## Instructions to follow
State only how many lines below include the word "moved".

===== Information provided

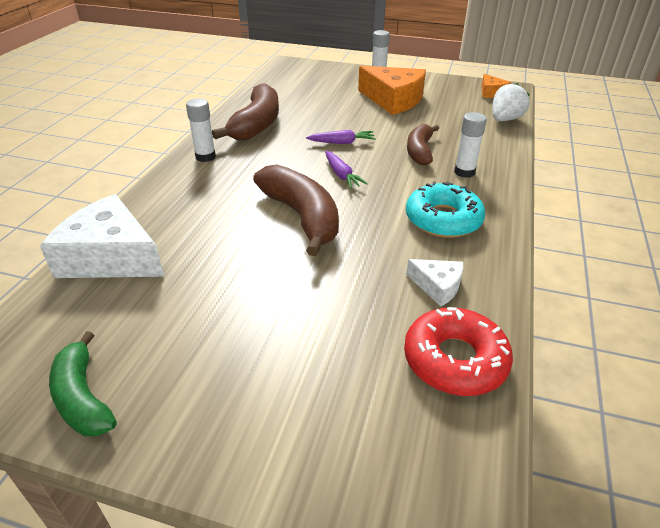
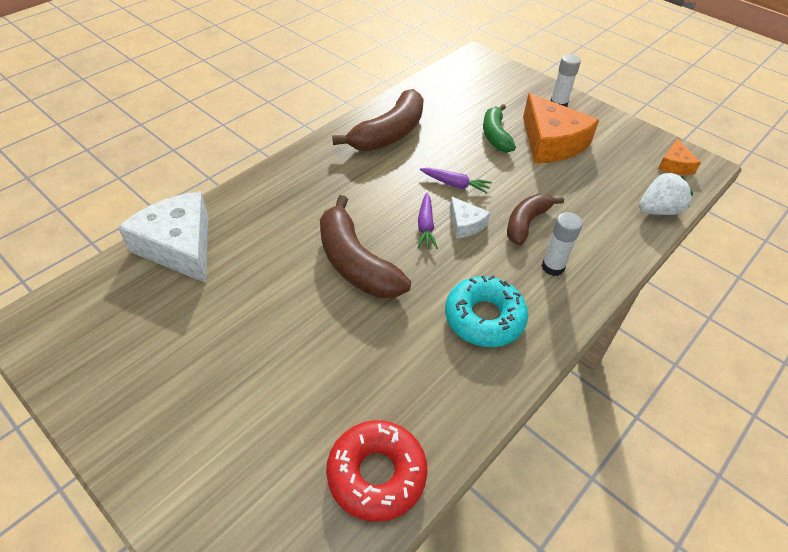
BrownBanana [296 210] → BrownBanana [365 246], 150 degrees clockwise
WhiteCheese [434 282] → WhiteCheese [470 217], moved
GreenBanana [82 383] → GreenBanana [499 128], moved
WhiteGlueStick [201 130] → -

==========

## Completed task
2